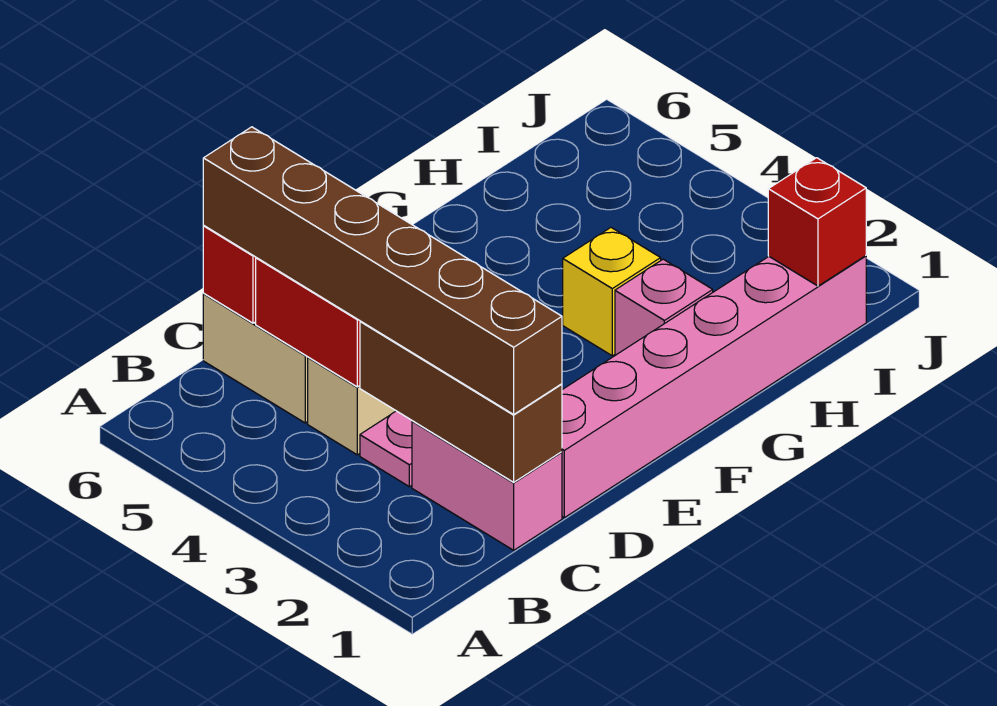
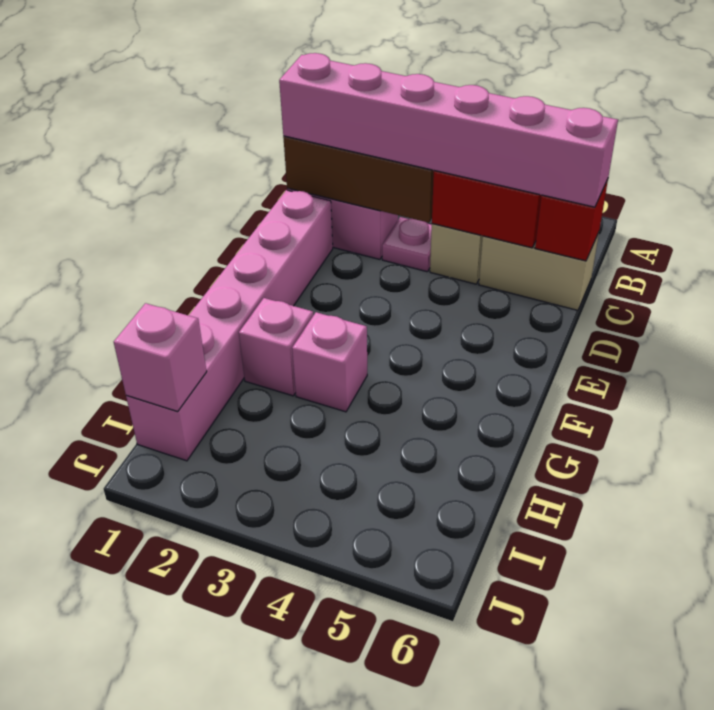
brown brick C1:C6 level 3 -> pink brick C1:C6 level 3
yellow brick G3 level 1 -> pink brick G3 level 1
red brick I1 level 2 -> pink brick I1 level 2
━━━━━━━━━━━━━━━━━━━━━━━━━━━━━━
Exercise goal » Please output each line above exactly and omit all images.

Answer box »
brown brick C1:C6 level 3 -> pink brick C1:C6 level 3
yellow brick G3 level 1 -> pink brick G3 level 1
red brick I1 level 2 -> pink brick I1 level 2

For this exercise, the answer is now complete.